◆ Data for this task
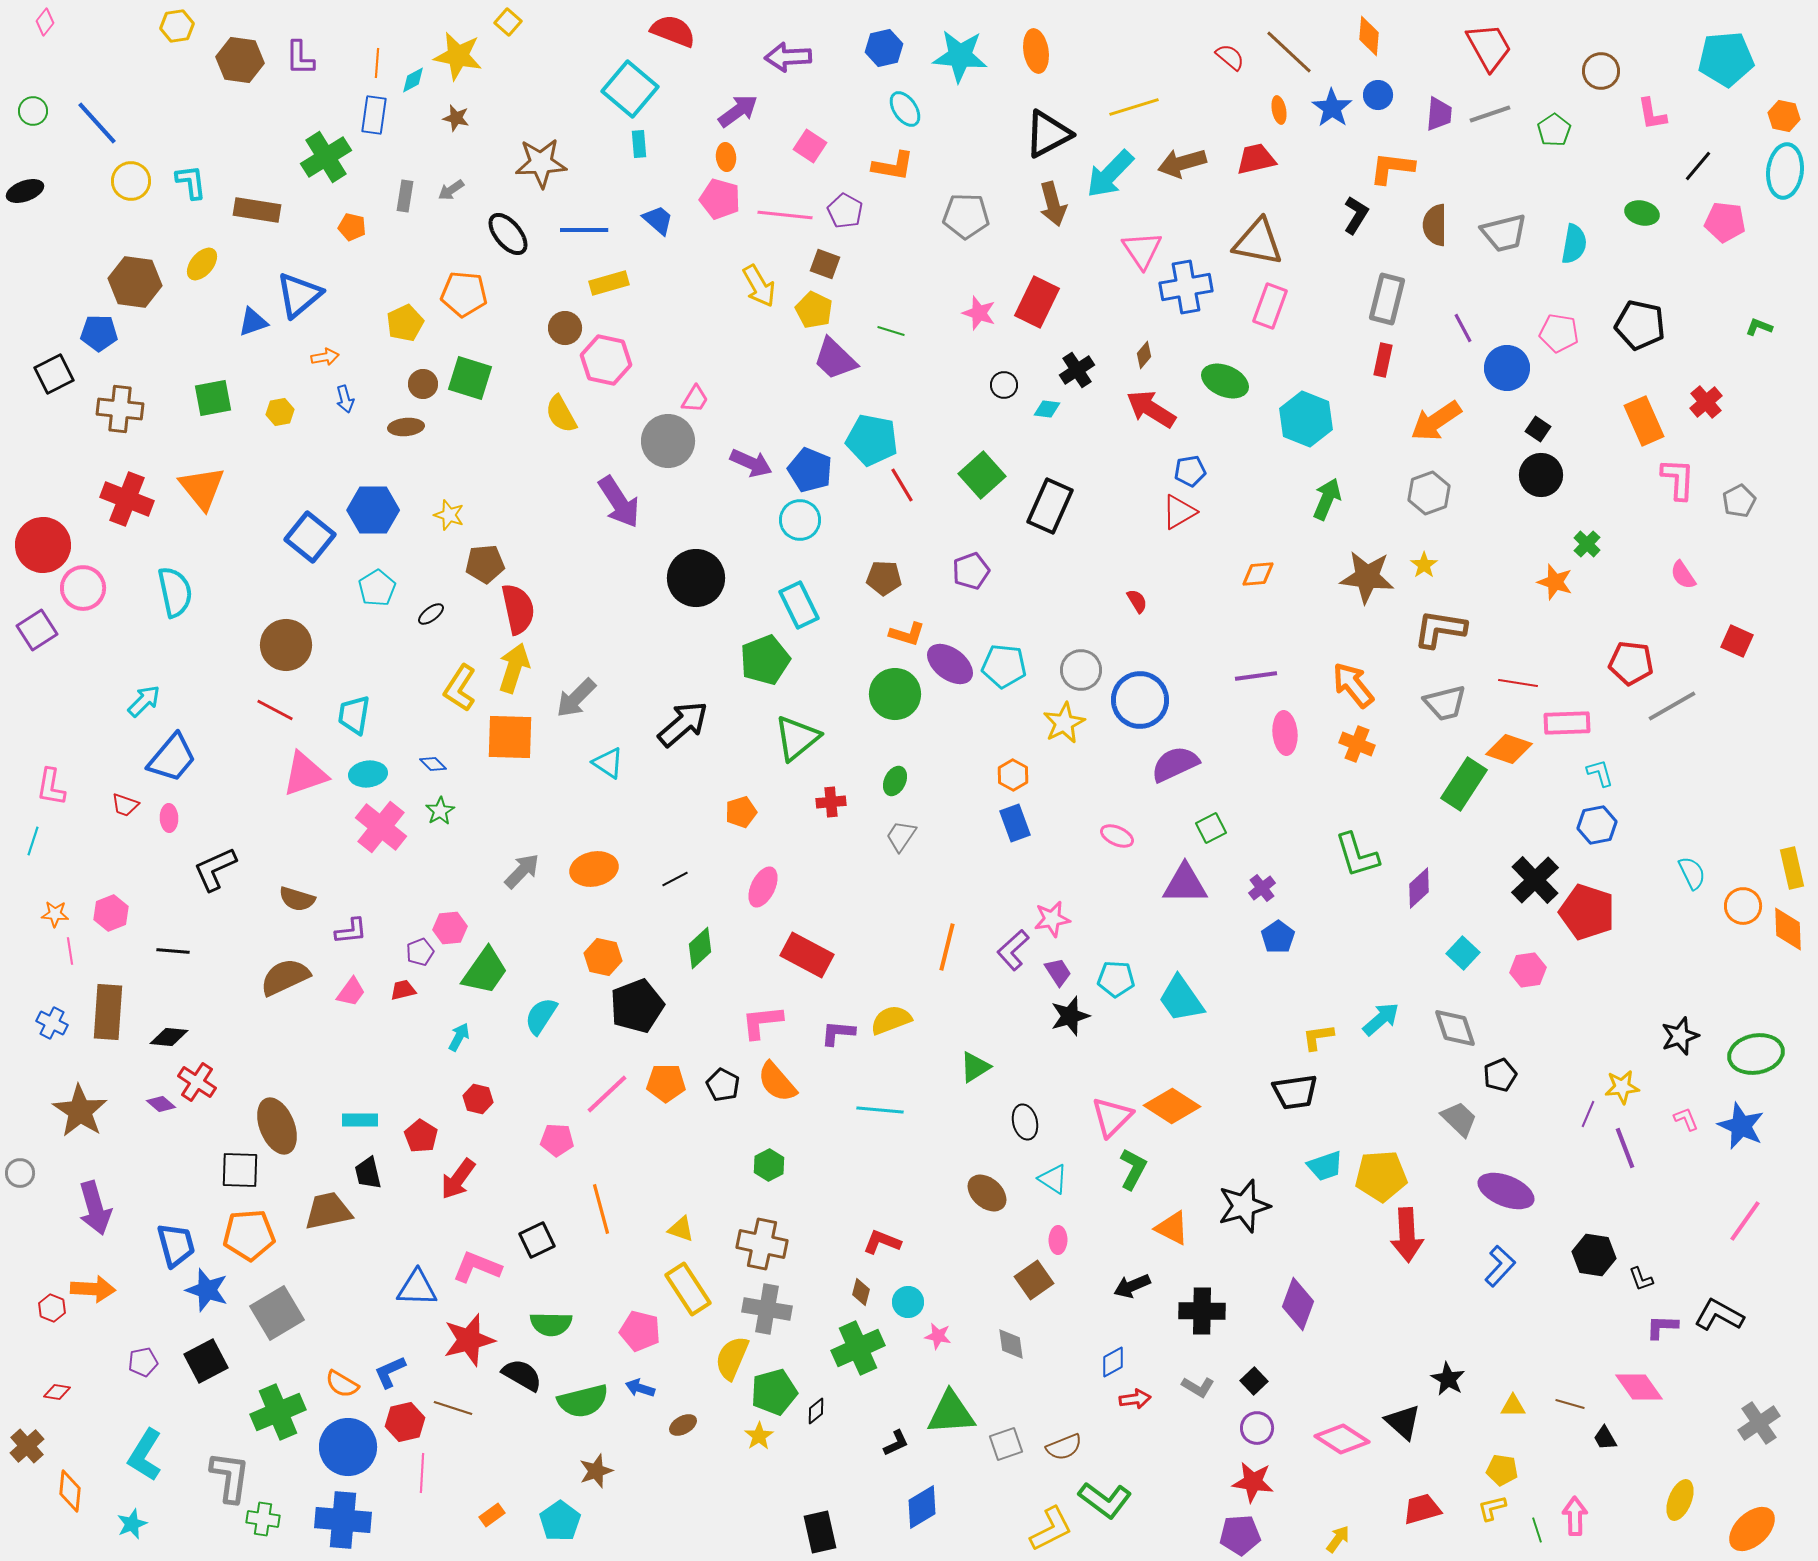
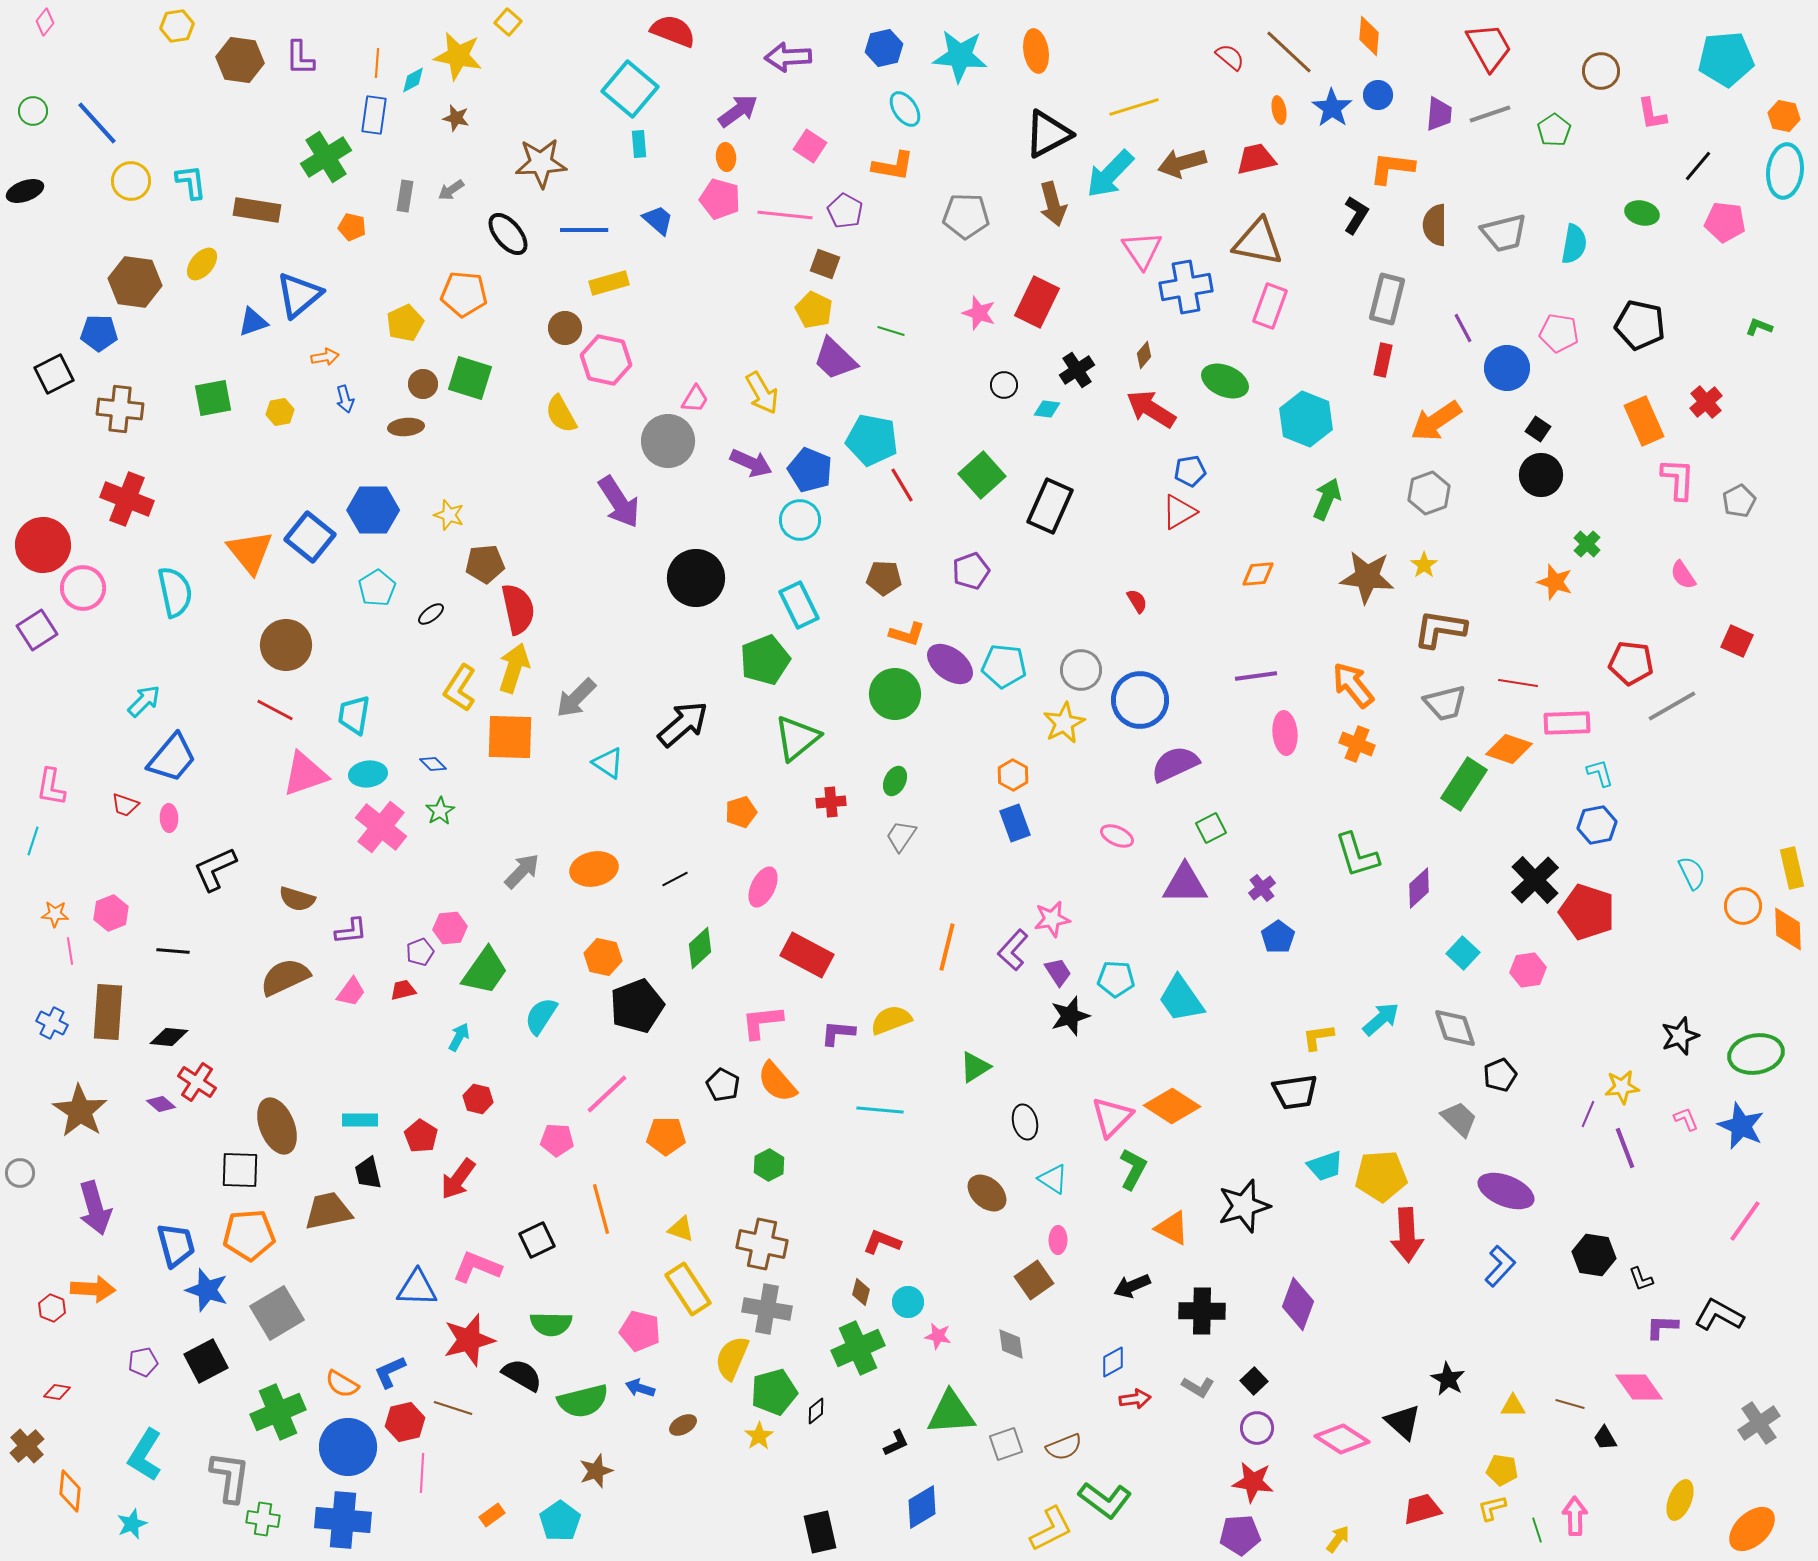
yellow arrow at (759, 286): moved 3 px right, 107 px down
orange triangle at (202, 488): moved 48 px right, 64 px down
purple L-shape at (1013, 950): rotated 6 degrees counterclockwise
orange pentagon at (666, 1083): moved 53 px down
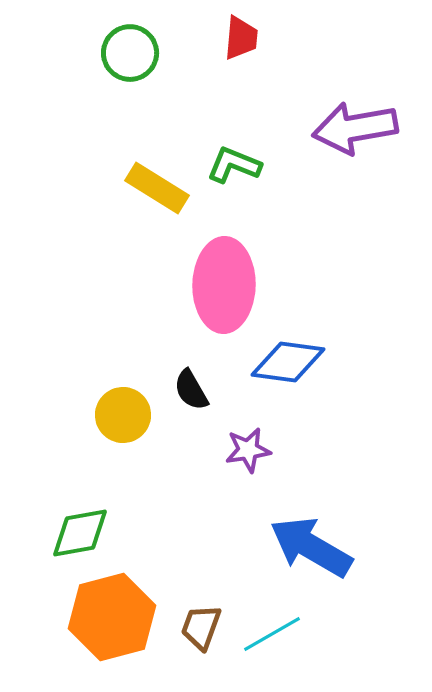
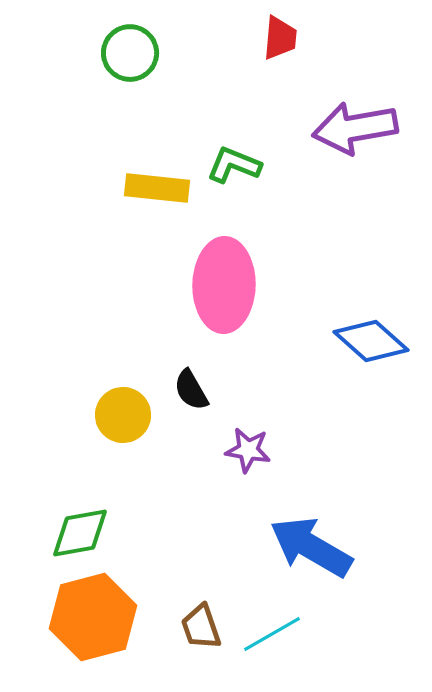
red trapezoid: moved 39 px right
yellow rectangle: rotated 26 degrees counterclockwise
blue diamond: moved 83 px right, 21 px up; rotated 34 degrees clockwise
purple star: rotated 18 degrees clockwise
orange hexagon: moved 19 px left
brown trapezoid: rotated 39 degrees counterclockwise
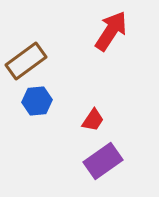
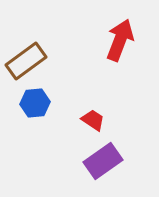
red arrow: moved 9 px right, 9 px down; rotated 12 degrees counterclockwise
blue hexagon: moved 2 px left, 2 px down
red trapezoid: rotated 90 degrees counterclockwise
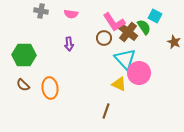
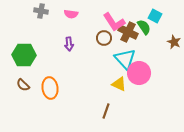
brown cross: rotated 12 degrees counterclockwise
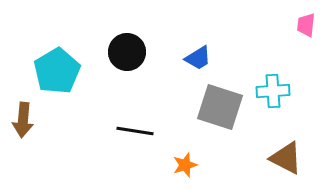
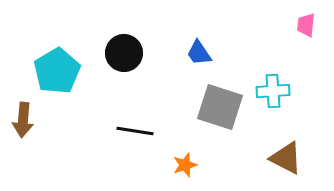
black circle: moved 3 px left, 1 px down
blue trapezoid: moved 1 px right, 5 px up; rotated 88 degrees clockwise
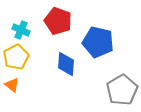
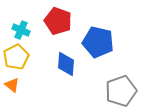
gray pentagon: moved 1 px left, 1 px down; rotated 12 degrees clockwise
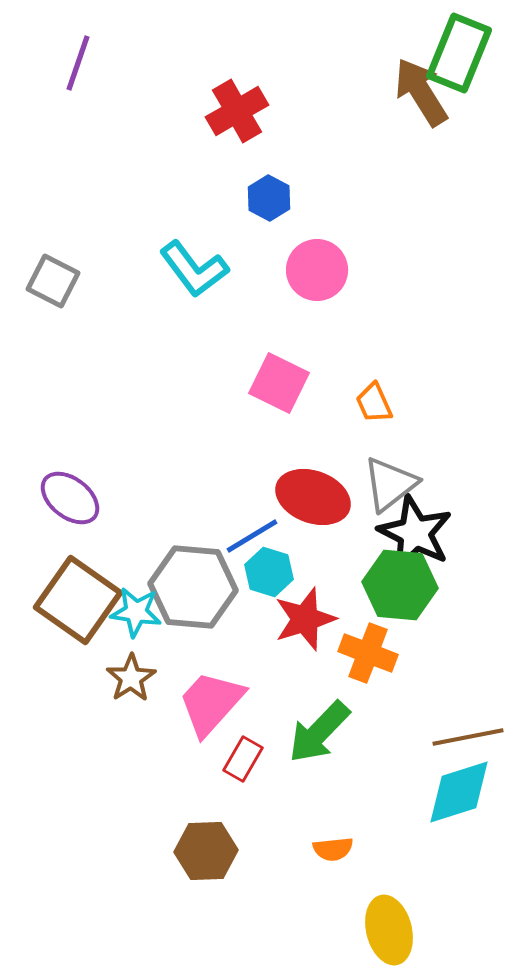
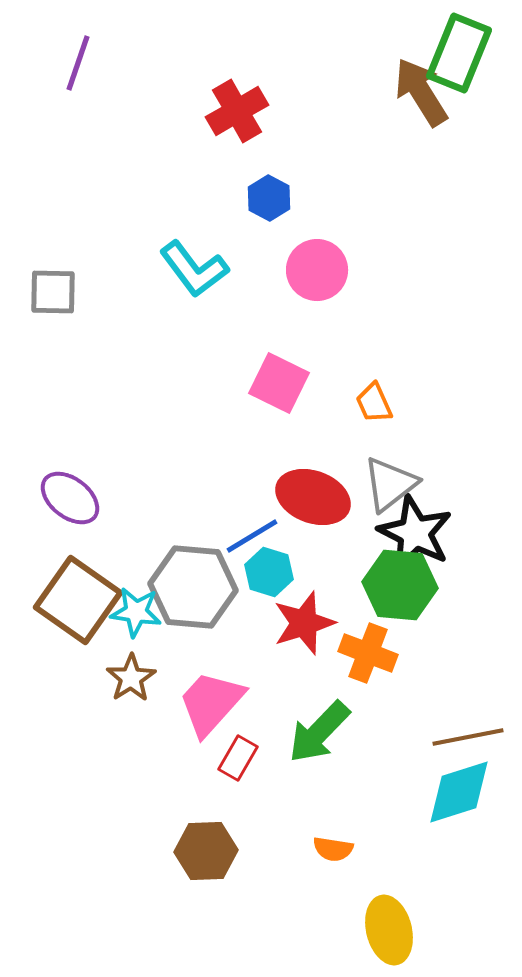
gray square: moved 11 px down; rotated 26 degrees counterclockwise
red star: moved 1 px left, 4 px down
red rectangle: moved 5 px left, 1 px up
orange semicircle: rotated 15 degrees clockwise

◆ Your instructions
Only the lines from the line that contains "orange triangle at" through the end of the entries are to be written out, exactly and without pictures, both ends included.

◆ Solution to the exercise
orange triangle at (202, 488): moved 48 px right, 64 px down
purple L-shape at (1013, 950): rotated 6 degrees counterclockwise
orange pentagon at (666, 1083): moved 53 px down
red trapezoid: moved 39 px right
yellow rectangle: rotated 26 degrees counterclockwise
blue diamond: moved 83 px right, 21 px up; rotated 34 degrees clockwise
purple star: rotated 18 degrees clockwise
orange hexagon: moved 19 px left
brown trapezoid: rotated 39 degrees counterclockwise
red arrow: moved 9 px right, 9 px down; rotated 12 degrees counterclockwise
blue hexagon: moved 2 px left, 2 px down
red trapezoid: rotated 90 degrees counterclockwise
brown cross: rotated 12 degrees counterclockwise
black circle: moved 3 px left, 1 px down
blue trapezoid: moved 1 px right, 5 px up; rotated 88 degrees clockwise
gray pentagon: moved 1 px left, 1 px down; rotated 12 degrees clockwise
gray square: moved 11 px down; rotated 26 degrees counterclockwise
red star: moved 1 px left, 4 px down
red rectangle: moved 5 px left, 1 px up
orange semicircle: rotated 15 degrees clockwise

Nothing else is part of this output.